# WHAT YOU WILL DO
Print the data below exactly, but only the lines from the one containing "D4: zener 12V" down to the one containing "Q3: NPN BC337", inclusive.

Content revision data
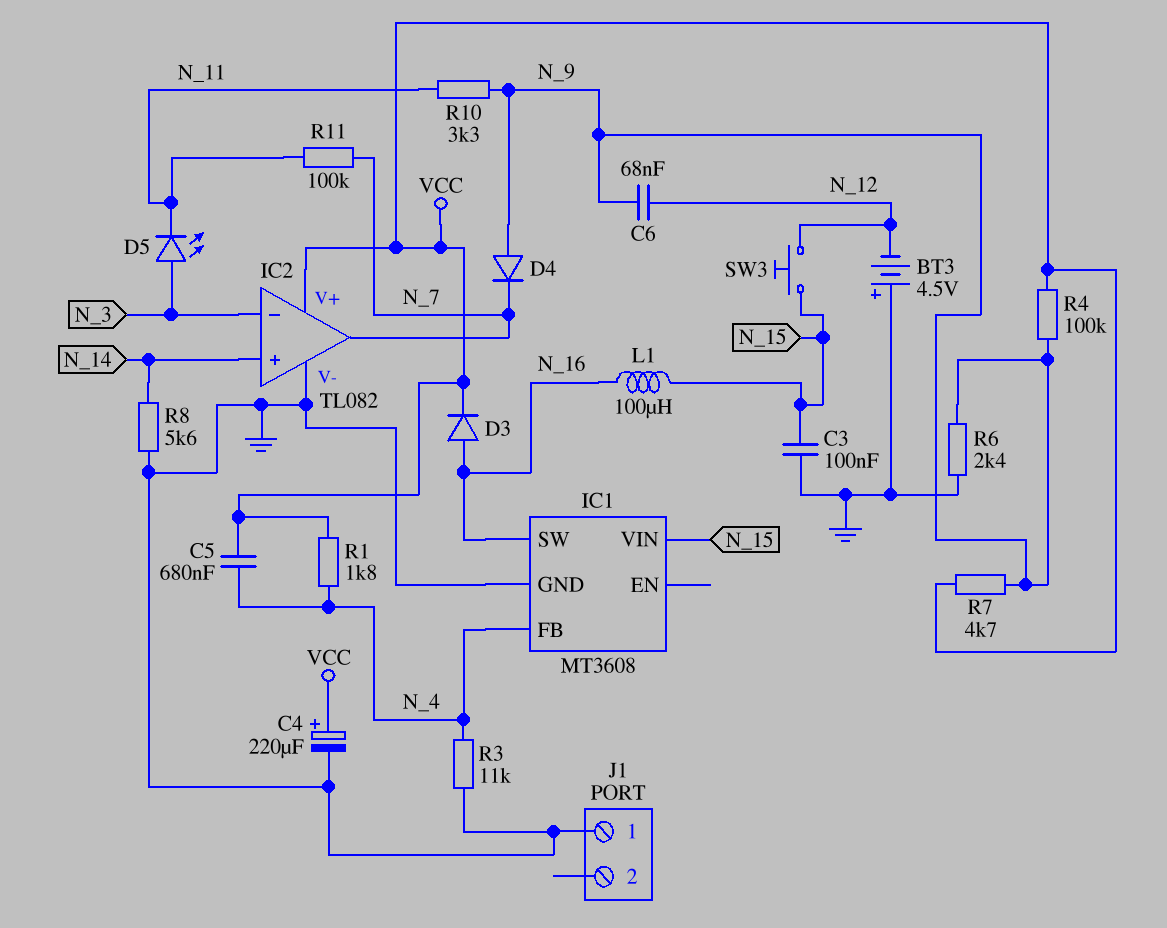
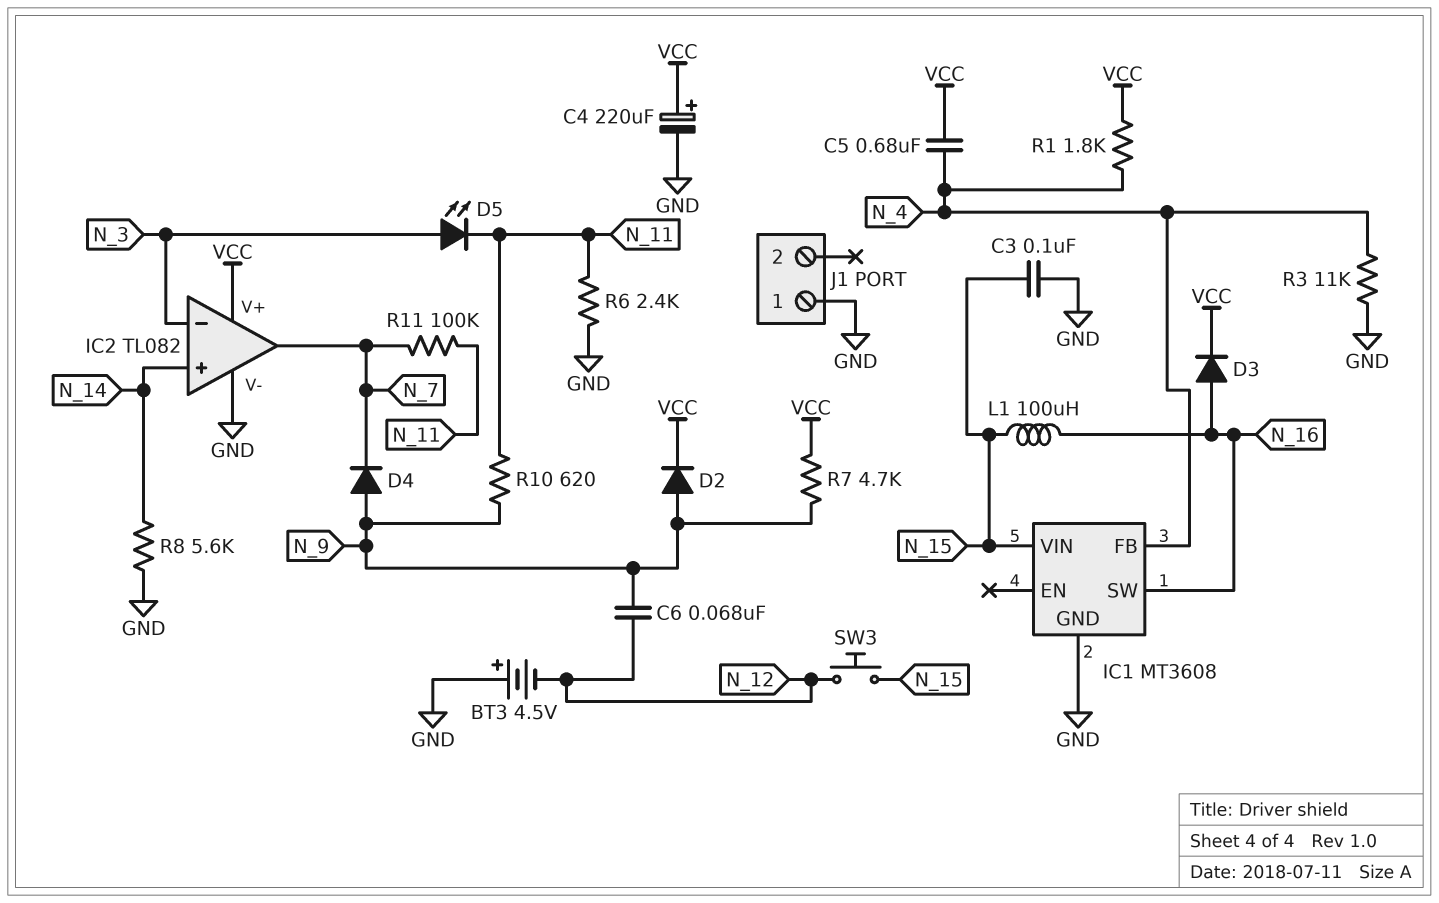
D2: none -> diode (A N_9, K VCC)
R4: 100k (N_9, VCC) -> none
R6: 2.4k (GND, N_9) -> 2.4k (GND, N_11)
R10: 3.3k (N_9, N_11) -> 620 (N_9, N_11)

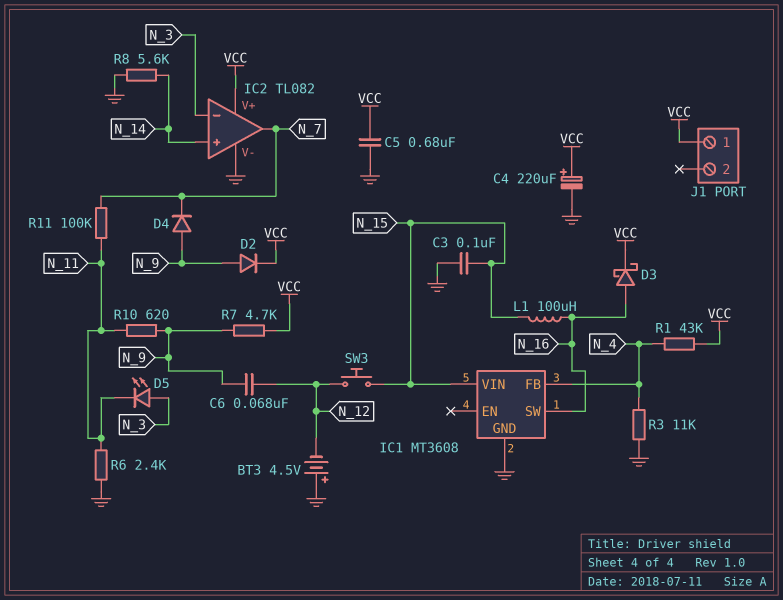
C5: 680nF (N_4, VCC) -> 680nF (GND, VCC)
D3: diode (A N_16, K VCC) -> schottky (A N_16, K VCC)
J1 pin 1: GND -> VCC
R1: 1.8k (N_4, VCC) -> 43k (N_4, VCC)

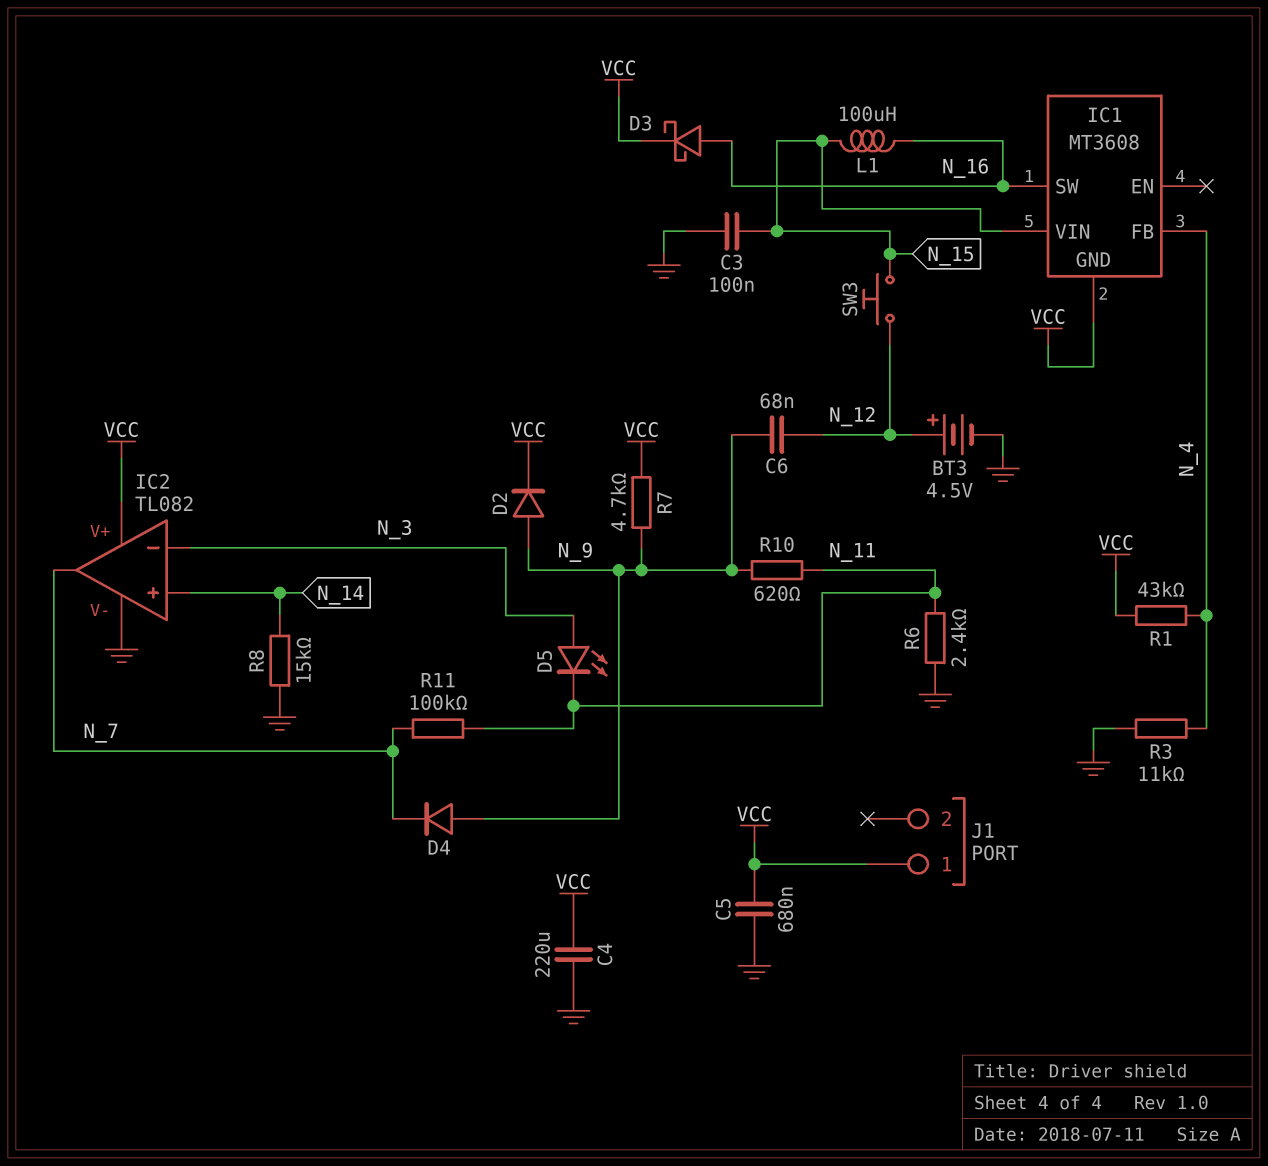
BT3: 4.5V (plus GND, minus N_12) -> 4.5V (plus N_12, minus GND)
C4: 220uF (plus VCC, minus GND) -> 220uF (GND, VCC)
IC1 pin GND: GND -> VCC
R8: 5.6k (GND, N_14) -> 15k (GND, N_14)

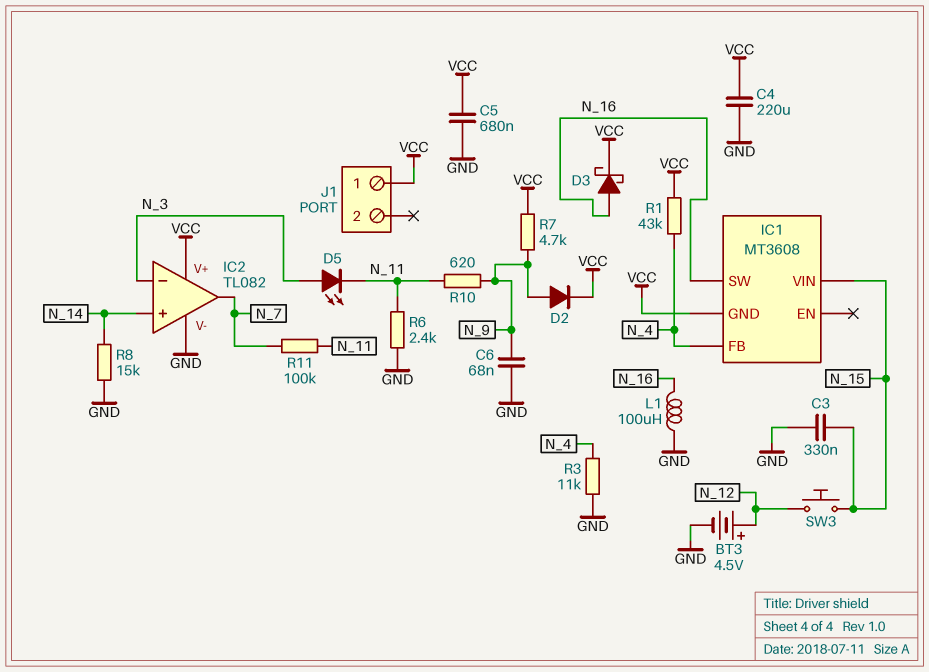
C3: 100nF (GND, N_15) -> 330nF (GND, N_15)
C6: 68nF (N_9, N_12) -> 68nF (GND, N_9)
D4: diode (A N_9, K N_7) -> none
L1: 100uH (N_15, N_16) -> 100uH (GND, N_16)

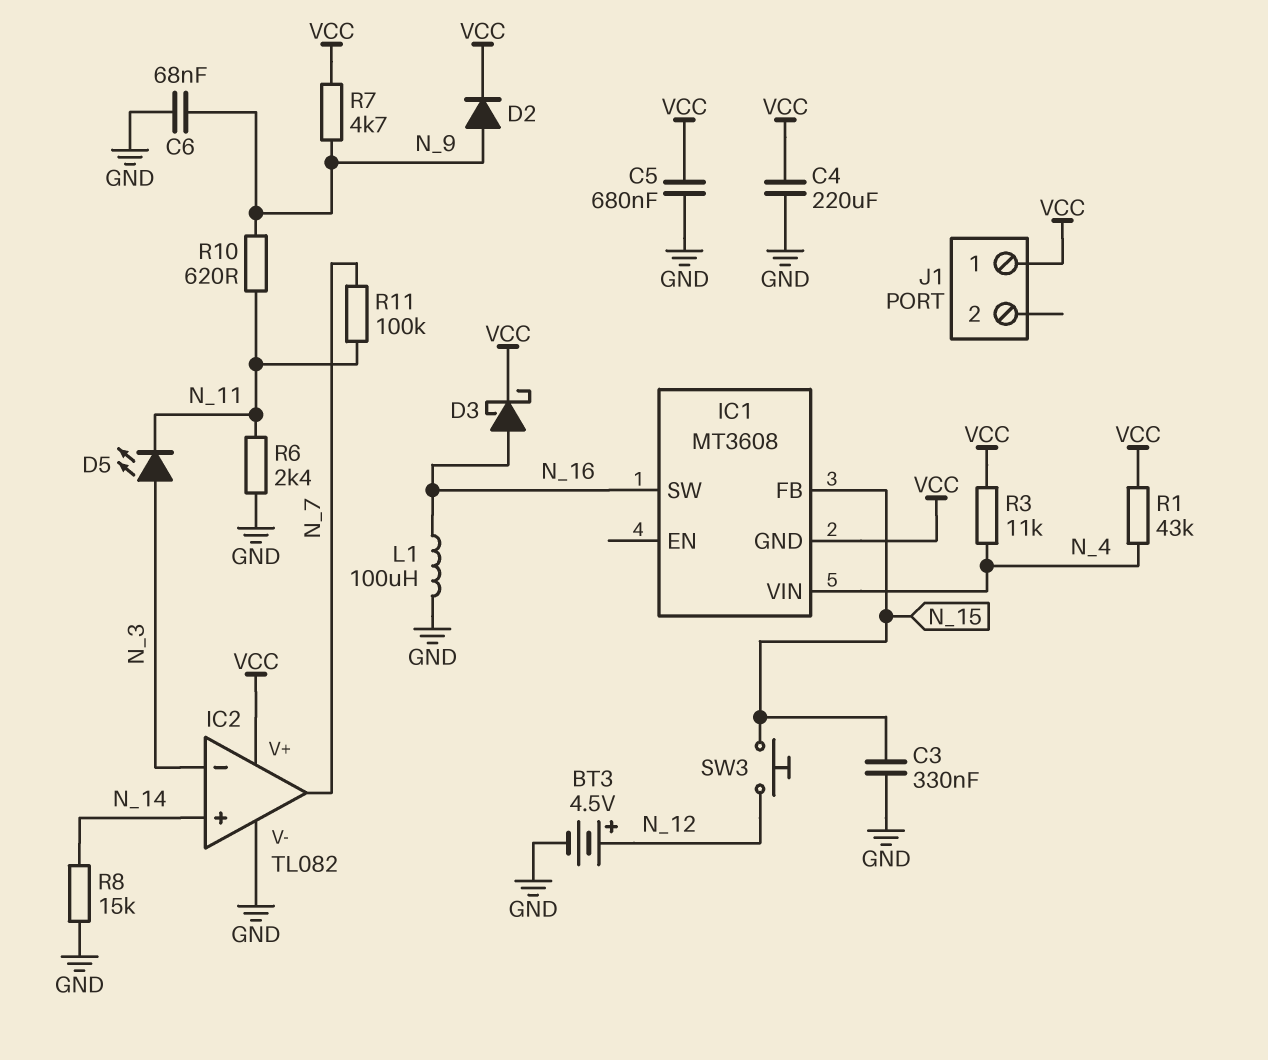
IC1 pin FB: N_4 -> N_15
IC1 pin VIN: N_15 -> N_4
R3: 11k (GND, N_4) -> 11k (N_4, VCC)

---

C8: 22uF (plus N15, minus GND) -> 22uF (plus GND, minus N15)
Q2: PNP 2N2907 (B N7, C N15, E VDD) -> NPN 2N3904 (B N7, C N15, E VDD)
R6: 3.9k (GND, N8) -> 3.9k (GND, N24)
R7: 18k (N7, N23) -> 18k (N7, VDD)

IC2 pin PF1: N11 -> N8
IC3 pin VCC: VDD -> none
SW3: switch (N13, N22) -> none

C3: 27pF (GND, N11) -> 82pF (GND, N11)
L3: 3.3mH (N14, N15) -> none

* * *

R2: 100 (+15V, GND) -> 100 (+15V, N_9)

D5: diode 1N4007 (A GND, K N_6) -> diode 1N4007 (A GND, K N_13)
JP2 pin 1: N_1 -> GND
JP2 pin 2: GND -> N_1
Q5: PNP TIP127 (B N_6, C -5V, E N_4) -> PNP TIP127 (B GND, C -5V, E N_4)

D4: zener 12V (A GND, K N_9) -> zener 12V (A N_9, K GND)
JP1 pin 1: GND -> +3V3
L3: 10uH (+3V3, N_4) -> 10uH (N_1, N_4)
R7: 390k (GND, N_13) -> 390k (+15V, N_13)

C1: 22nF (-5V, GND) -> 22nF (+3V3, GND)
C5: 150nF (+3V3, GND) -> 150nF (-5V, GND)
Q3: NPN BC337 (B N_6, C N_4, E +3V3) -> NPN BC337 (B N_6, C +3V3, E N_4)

# RESPONSE AREA
D4: zener 12V (A GND, K N_9) -> zener 12V (A N_9, K GND)
JP1 pin 1: GND -> +3V3
L3: 10uH (+3V3, N_4) -> 10uH (N_1, N_4)
R7: 390k (GND, N_13) -> 390k (+15V, N_13)

C1: 22nF (-5V, GND) -> 22nF (+3V3, GND)
C5: 150nF (+3V3, GND) -> 150nF (-5V, GND)
Q3: NPN BC337 (B N_6, C N_4, E +3V3) -> NPN BC337 (B N_6, C +3V3, E N_4)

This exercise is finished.